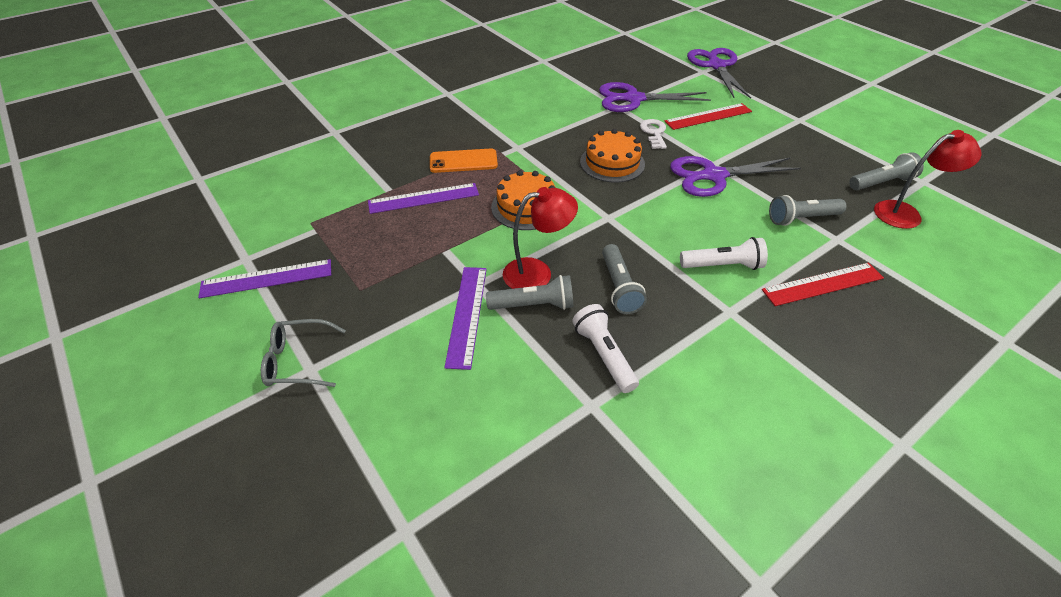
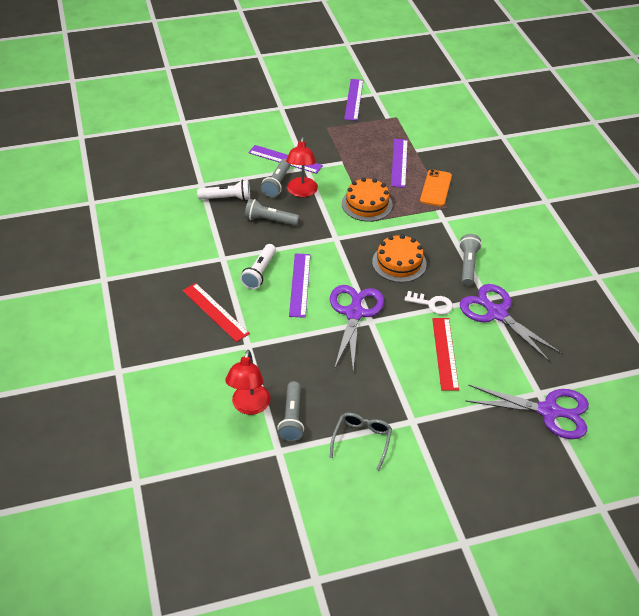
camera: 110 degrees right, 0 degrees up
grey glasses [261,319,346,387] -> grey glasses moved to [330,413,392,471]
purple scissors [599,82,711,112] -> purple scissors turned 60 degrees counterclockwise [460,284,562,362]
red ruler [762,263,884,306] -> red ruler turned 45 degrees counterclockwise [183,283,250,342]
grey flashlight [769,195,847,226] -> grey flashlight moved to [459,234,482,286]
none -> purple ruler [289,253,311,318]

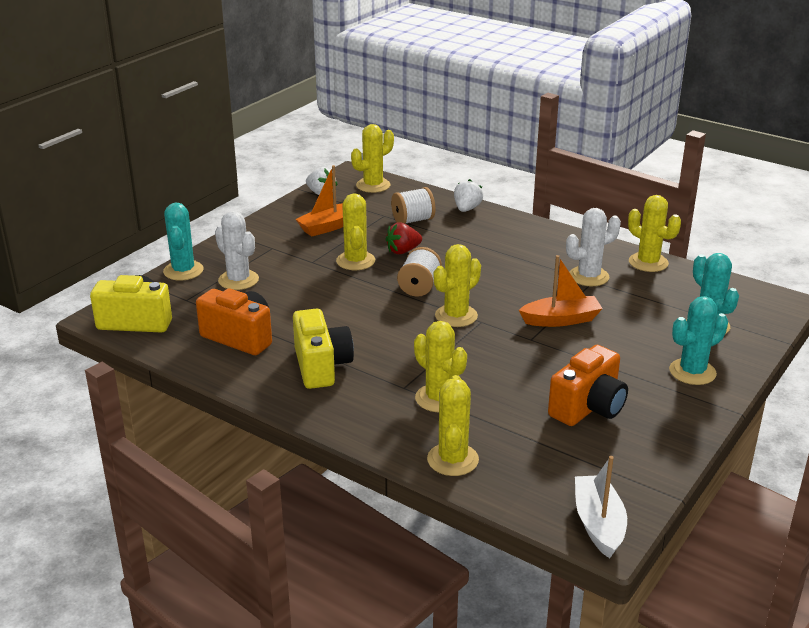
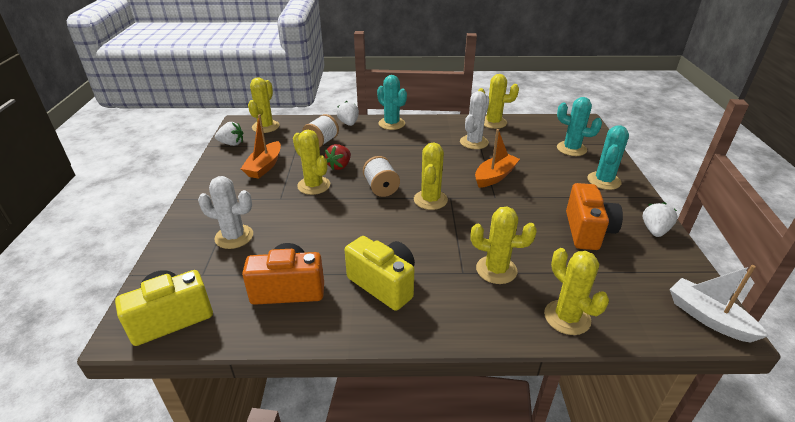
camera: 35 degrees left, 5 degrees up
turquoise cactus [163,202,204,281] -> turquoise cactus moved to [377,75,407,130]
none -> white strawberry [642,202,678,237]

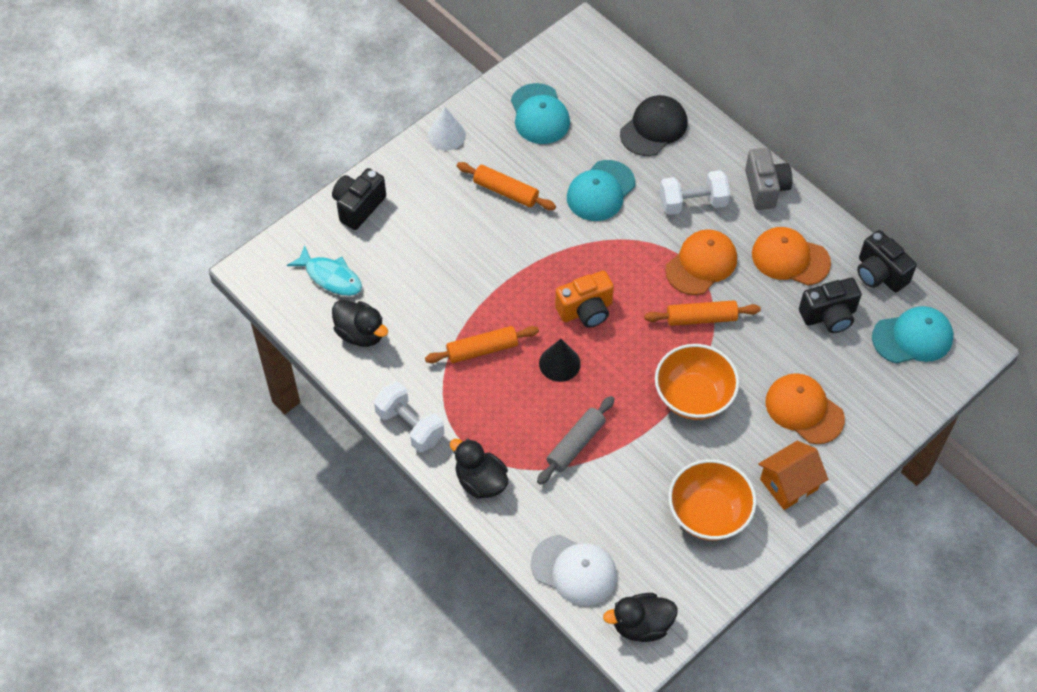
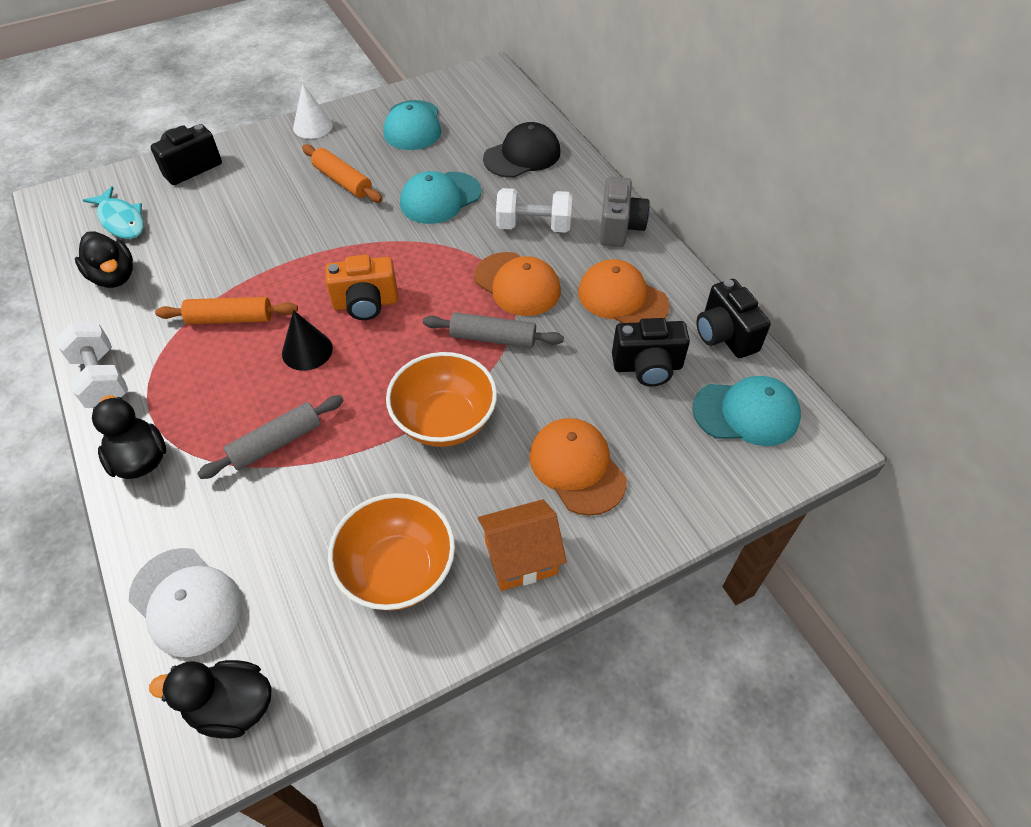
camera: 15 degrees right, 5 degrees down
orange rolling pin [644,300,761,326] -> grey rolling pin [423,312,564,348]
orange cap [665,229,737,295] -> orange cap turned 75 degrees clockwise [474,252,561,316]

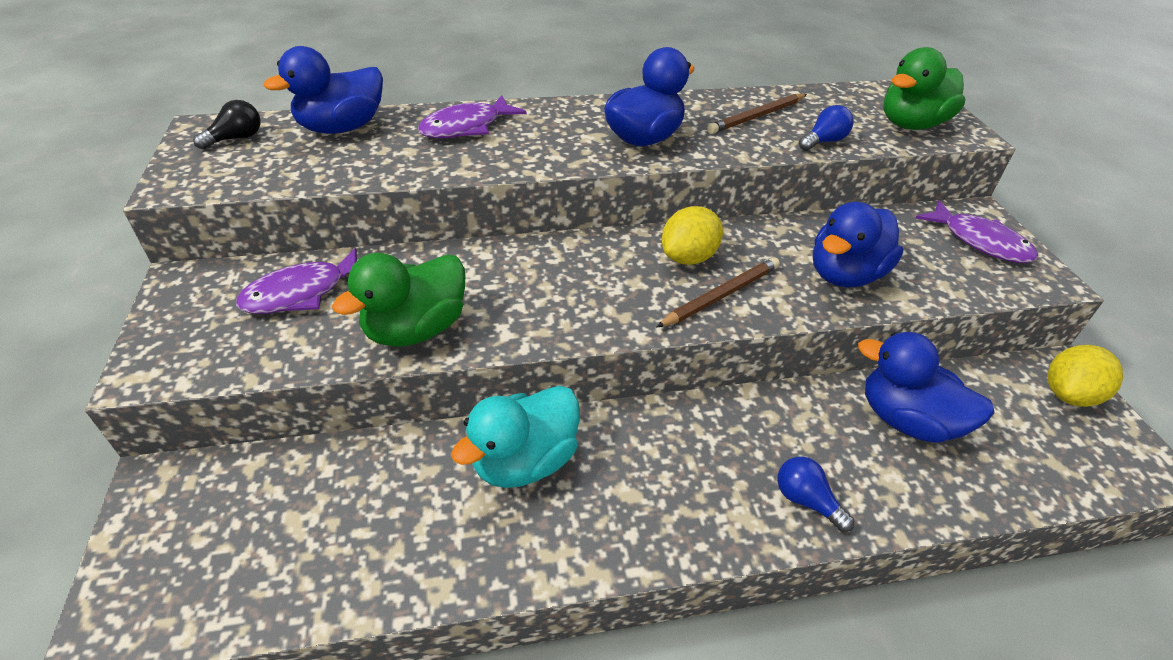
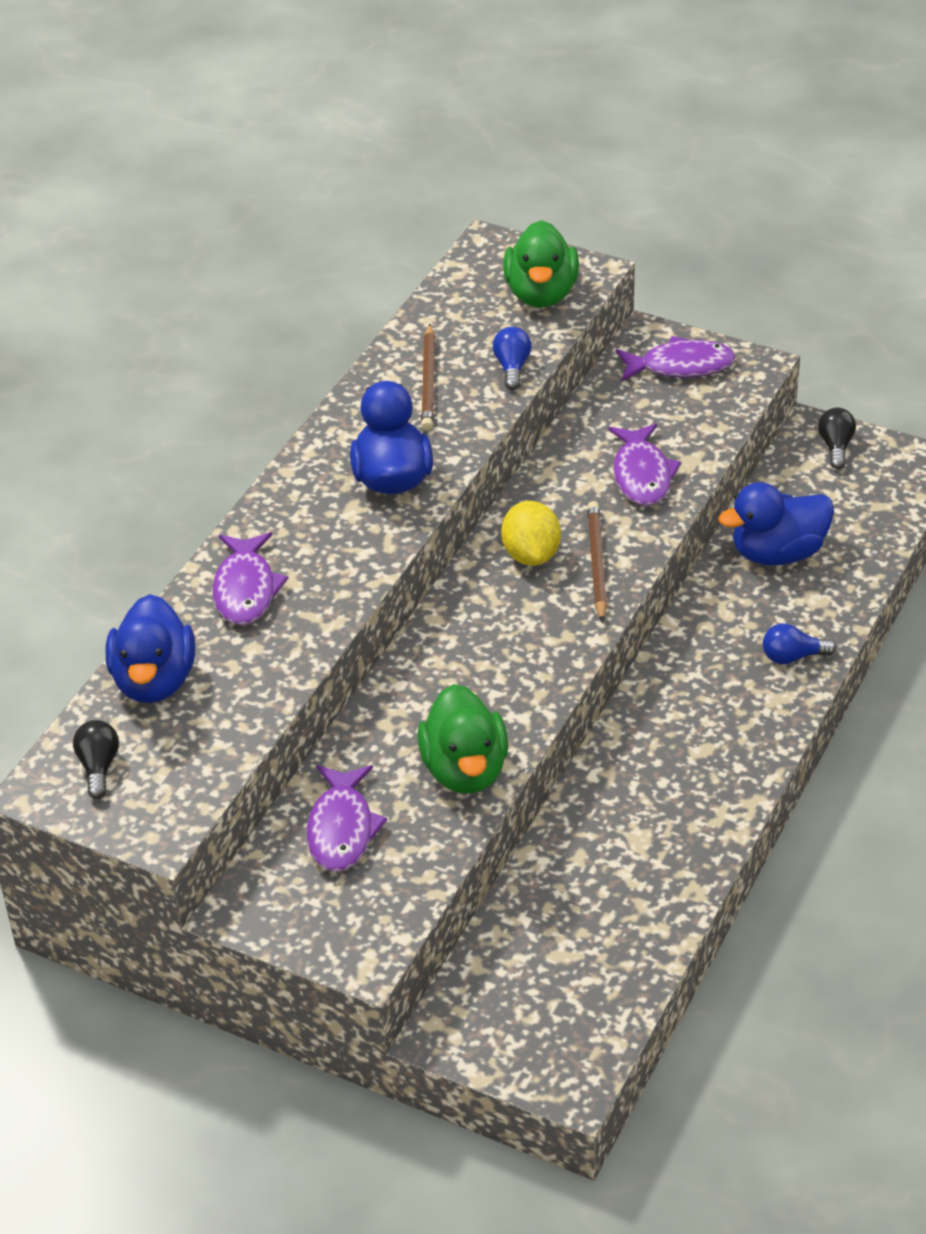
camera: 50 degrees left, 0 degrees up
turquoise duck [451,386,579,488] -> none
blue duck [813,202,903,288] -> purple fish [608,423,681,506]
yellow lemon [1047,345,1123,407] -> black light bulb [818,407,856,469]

:::::

→ **Task details**
Output the entries verbatim but drop the images.

→ **Solution below**
camera: 110 degrees right, 0 degrees up
grey glasses [261,319,346,387] -> grey glasses moved to [330,413,392,471]
purple scissors [599,82,711,112] -> purple scissors turned 60 degrees counterclockwise [460,284,562,362]
red ruler [762,263,884,306] -> red ruler turned 45 degrees counterclockwise [183,283,250,342]
grey flashlight [769,195,847,226] -> grey flashlight moved to [459,234,482,286]
none -> purple ruler [289,253,311,318]

camera: 35 degrees left, 5 degrees up
turquoise cactus [163,202,204,281] -> turquoise cactus moved to [377,75,407,130]
none -> white strawberry [642,202,678,237]

camera: 15 degrees right, 5 degrees down
orange rolling pin [644,300,761,326] -> grey rolling pin [423,312,564,348]
orange cap [665,229,737,295] -> orange cap turned 75 degrees clockwise [474,252,561,316]

camera: 50 degrees left, 0 degrees up
turquoise duck [451,386,579,488] -> none
blue duck [813,202,903,288] -> purple fish [608,423,681,506]
yellow lemon [1047,345,1123,407] -> black light bulb [818,407,856,469]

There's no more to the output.